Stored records
====

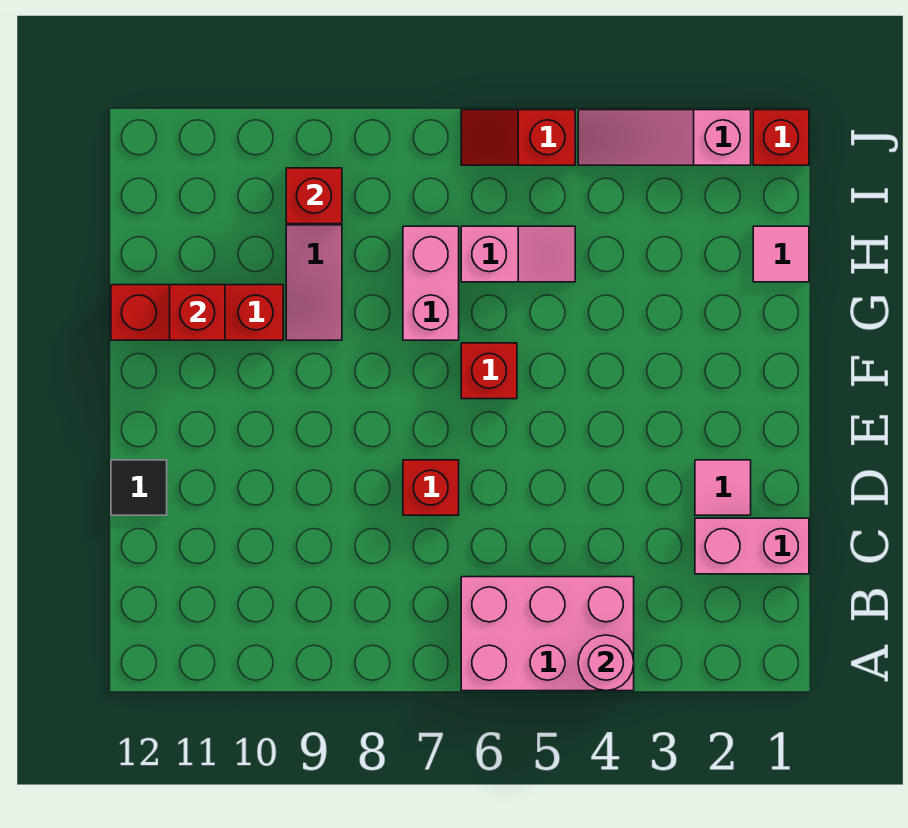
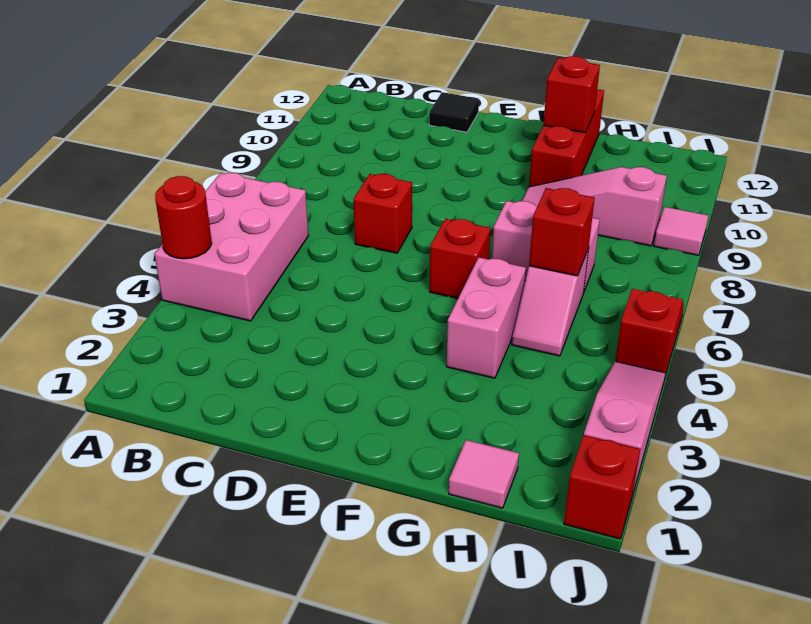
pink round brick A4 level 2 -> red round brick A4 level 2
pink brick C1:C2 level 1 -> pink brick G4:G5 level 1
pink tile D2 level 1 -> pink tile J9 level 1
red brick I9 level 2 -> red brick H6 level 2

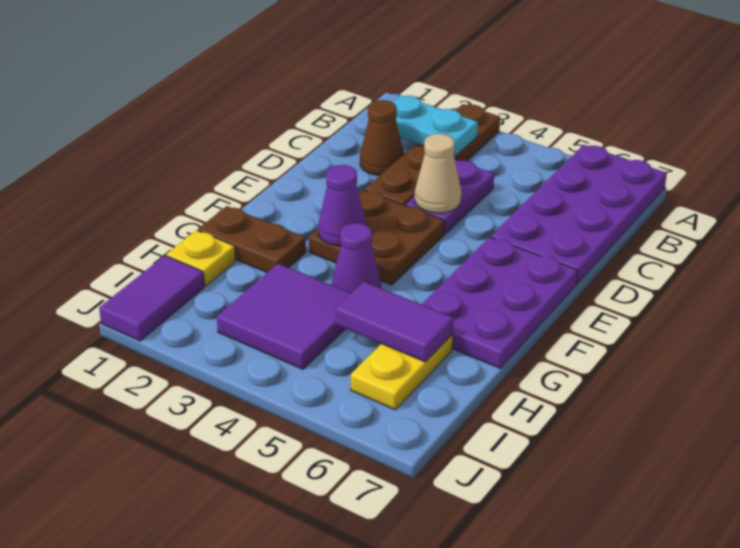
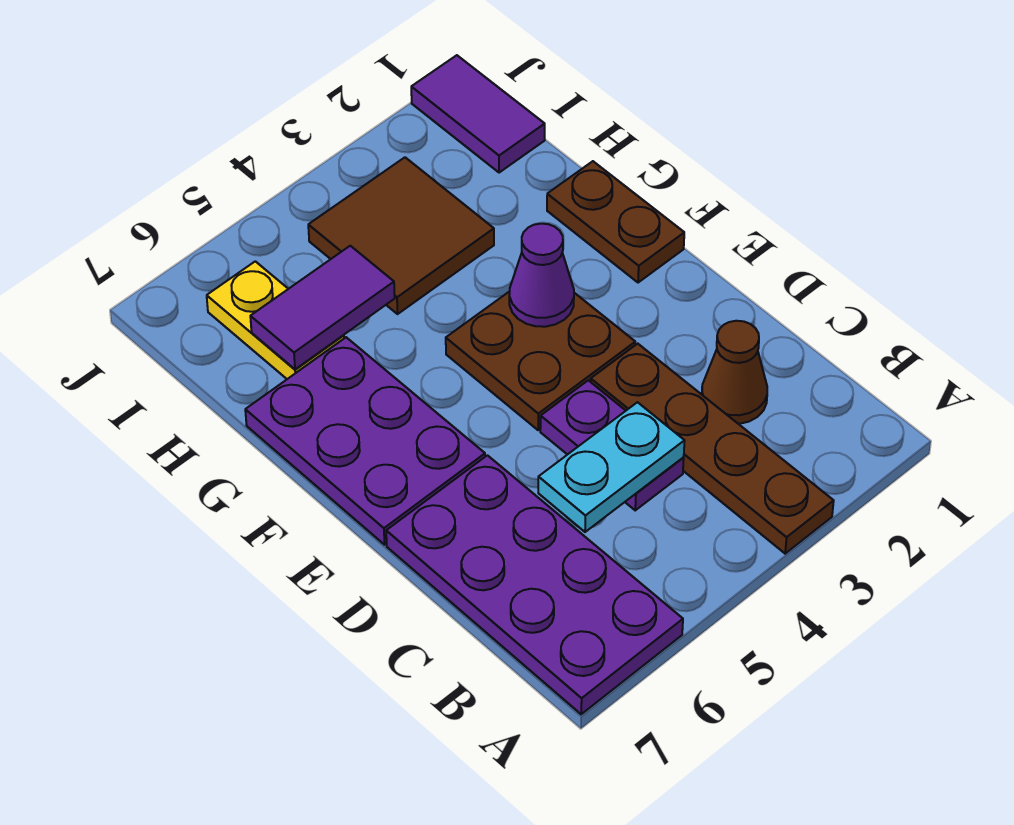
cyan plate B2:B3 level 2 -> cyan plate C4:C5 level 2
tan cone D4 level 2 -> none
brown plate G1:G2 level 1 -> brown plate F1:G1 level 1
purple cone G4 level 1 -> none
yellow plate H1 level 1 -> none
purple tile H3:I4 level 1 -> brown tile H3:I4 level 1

====

**WHAT IS EXPECTED:** Your reply is to be the number of lines above in which the word "none" appears, and nothing else.

**RESPONSE AREA:** 3